Records from a data collection:
####################
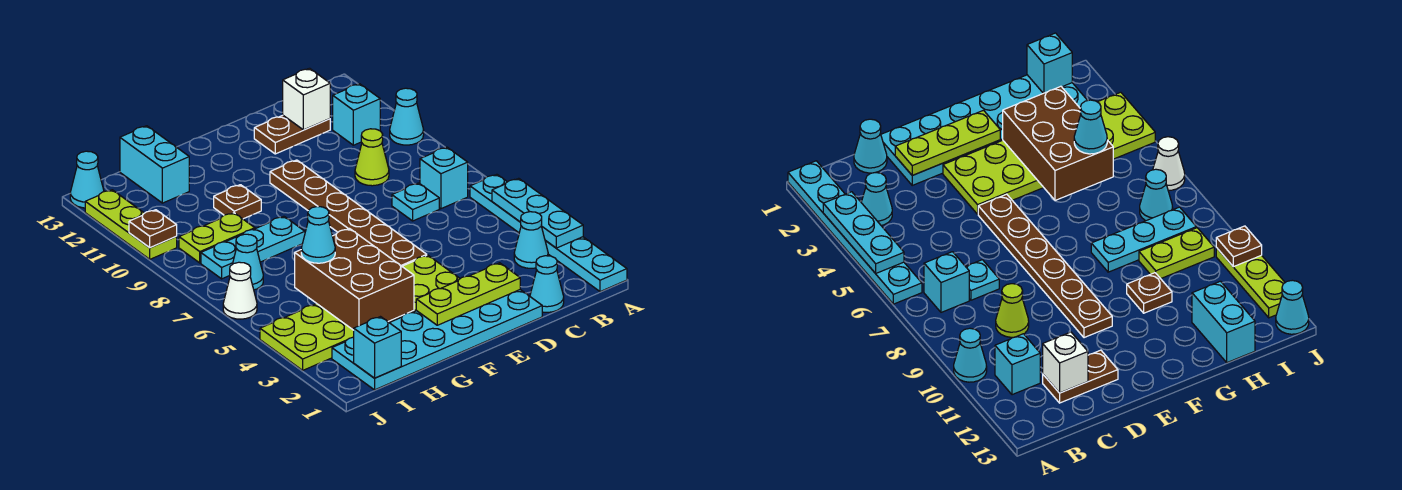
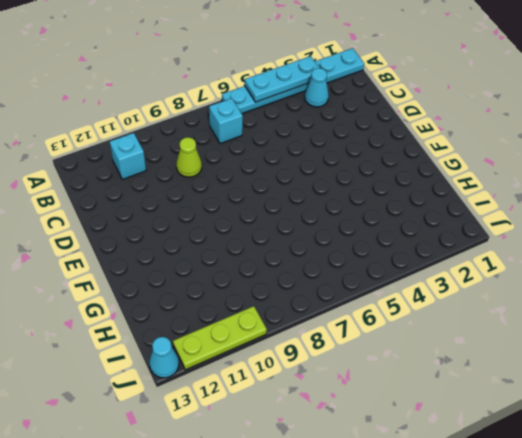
none -> cyan cone A10 level 1
none -> cyan cone C1 level 1
none -> cyan plate C7 level 1

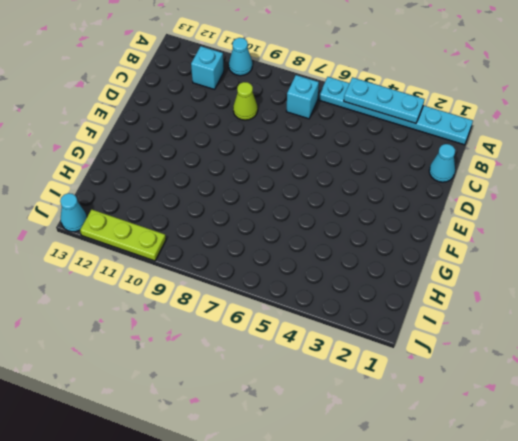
none -> cyan cone B3 level 1
none -> cyan plate C7 level 1
none -> brown plate C12:D12 level 1

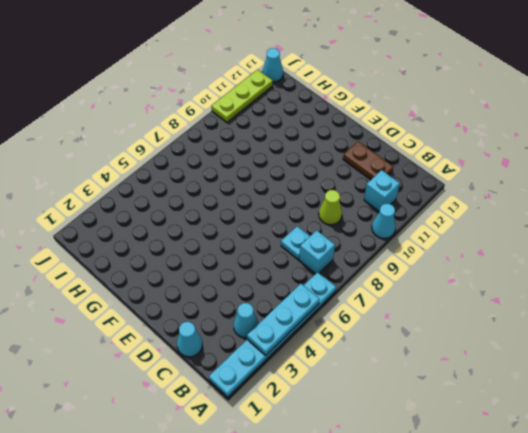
none -> cyan plate D1:I2 level 1
none -> lime plate E3:J4 level 1
none -> brown plate E5:E10 level 1

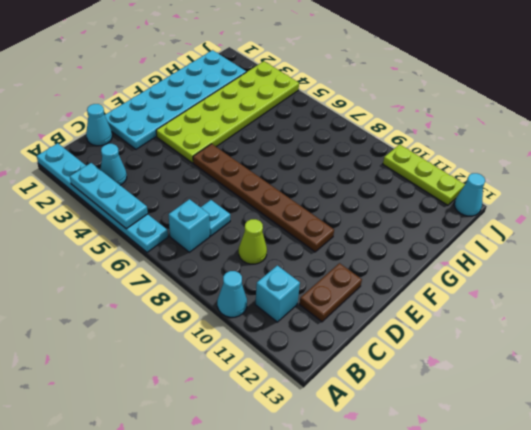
none -> cyan plate G8:I8 level 1
none -> brown plate G10 level 1
none -> lime plate H9:I9 level 1

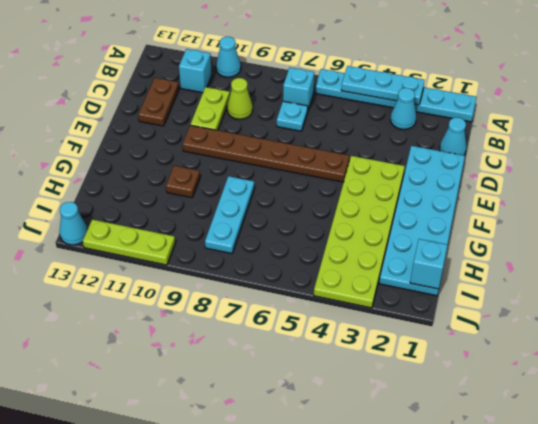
lime plate C10:D10 level 1 -> lime plate H9:I9 level 1
none -> cyan brick H12:H13 level 1
none -> cyan cone I7 level 1
none -> white cone J6 level 1

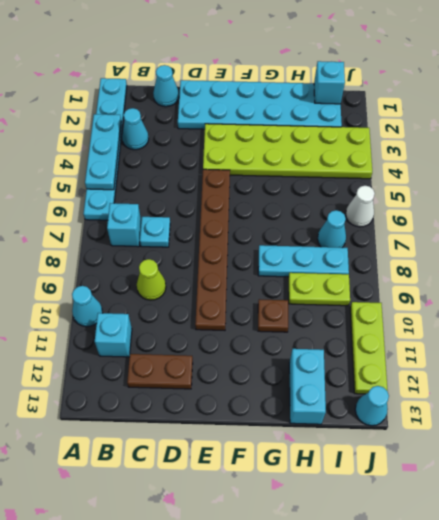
none -> white brick C12 level 2
none -> lime plate D2:F2 level 2
none -> brown brick G3:H5 level 2

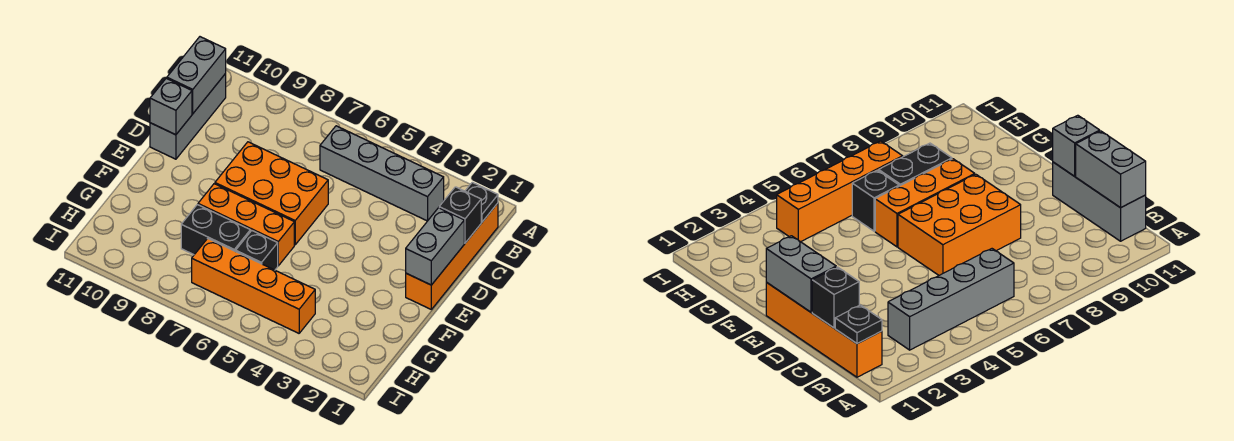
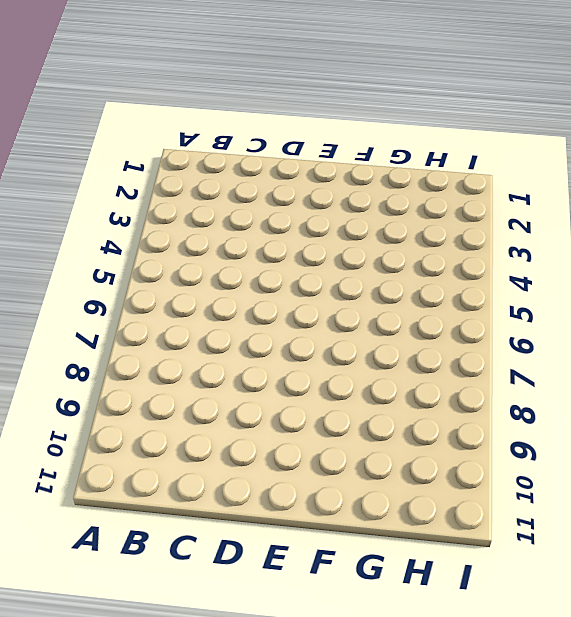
none -> orange brick B1:E1 level 1
none -> grey brick B3:B6 level 1
none -> grey brick B11:D11 level 1

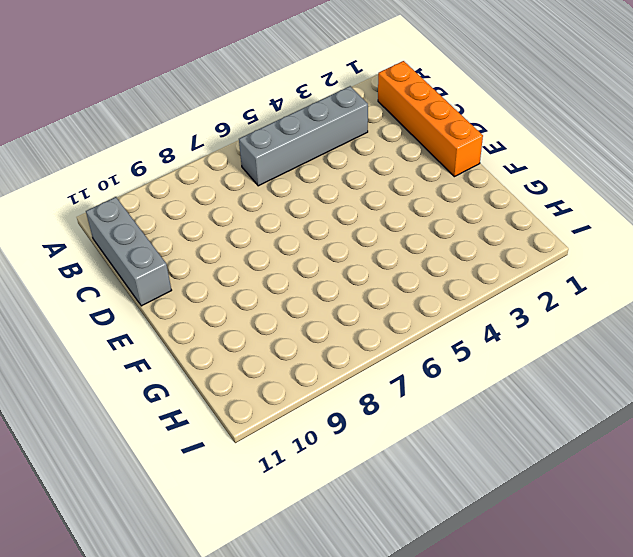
none -> orange brick D6:E8 level 1
none -> orange brick F6:F8 level 1
none -> black brick G6 level 1

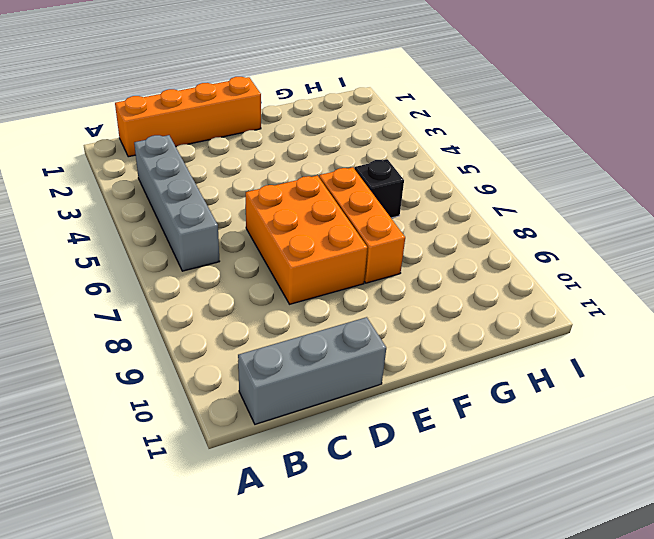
none -> black brick G7:G8 level 1
none -> orange brick H4:H7 level 1
none -> black plate B1 level 2

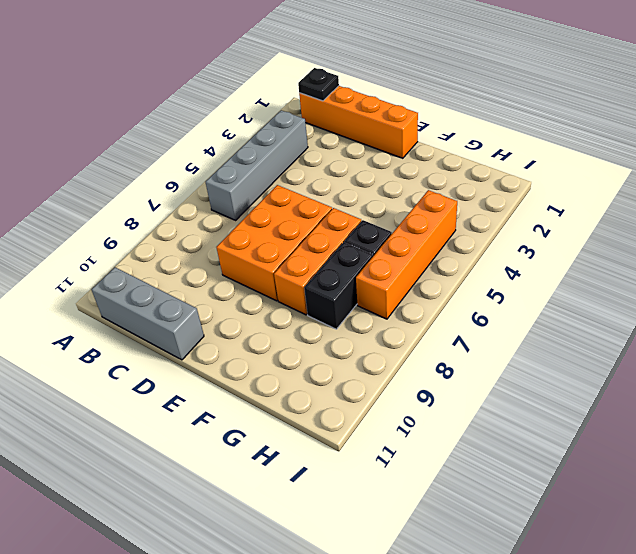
none -> grey brick B11:C11 level 2
none -> black brick C1 level 2
none -> grey brick D1:E1 level 2

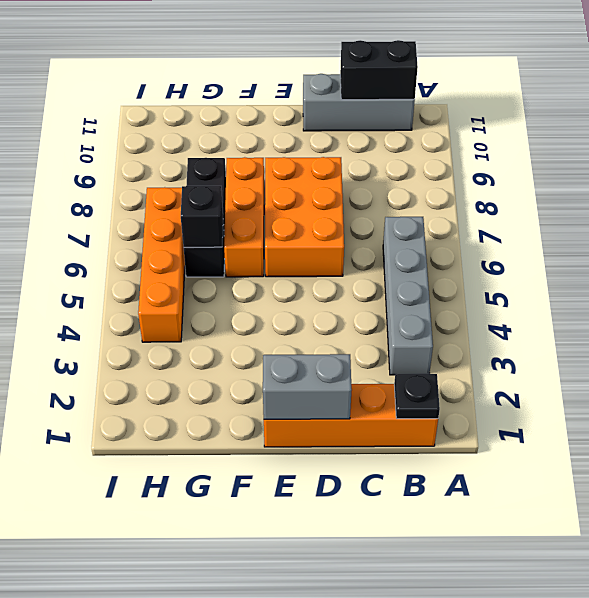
black brick B11:C11 level 2 -> grey brick B11:C11 level 2
black brick G6 level 2 -> black brick C1 level 2
none -> grey brick D11 level 2

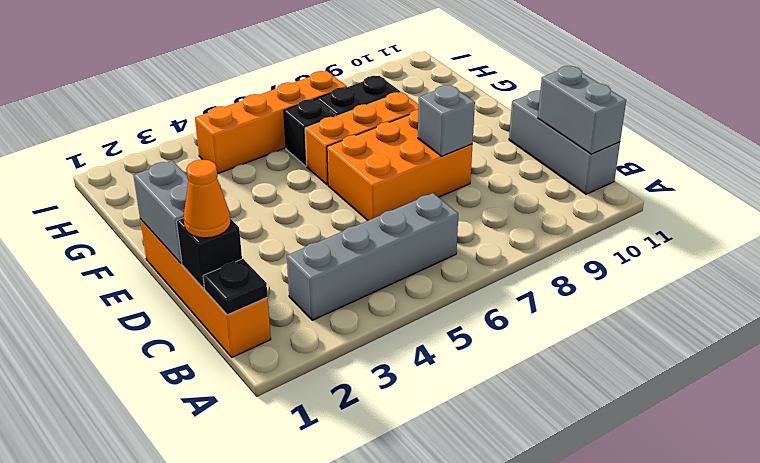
orange cone C1 level 3 -> none
grey brick D8 level 2 -> grey brick D11 level 2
####################
● Try it
Omit every picture, then write out the entries above exactly.

● Your response
none -> cyan cone A10 level 1
none -> cyan cone C1 level 1
none -> cyan plate C7 level 1

none -> cyan cone B3 level 1
none -> cyan plate C7 level 1
none -> brown plate C12:D12 level 1

none -> cyan plate D1:I2 level 1
none -> lime plate E3:J4 level 1
none -> brown plate E5:E10 level 1

none -> cyan plate G8:I8 level 1
none -> brown plate G10 level 1
none -> lime plate H9:I9 level 1

lime plate C10:D10 level 1 -> lime plate H9:I9 level 1
none -> cyan brick H12:H13 level 1
none -> cyan cone I7 level 1
none -> white cone J6 level 1

none -> white brick C12 level 2
none -> lime plate D2:F2 level 2
none -> brown brick G3:H5 level 2

none -> orange brick B1:E1 level 1
none -> grey brick B3:B6 level 1
none -> grey brick B11:D11 level 1

none -> orange brick D6:E8 level 1
none -> orange brick F6:F8 level 1
none -> black brick G6 level 1

none -> black brick G7:G8 level 1
none -> orange brick H4:H7 level 1
none -> black plate B1 level 2

none -> grey brick B11:C11 level 2
none -> black brick C1 level 2
none -> grey brick D1:E1 level 2

black brick B11:C11 level 2 -> grey brick B11:C11 level 2
black brick G6 level 2 -> black brick C1 level 2
none -> grey brick D11 level 2

orange cone C1 level 3 -> none
grey brick D8 level 2 -> grey brick D11 level 2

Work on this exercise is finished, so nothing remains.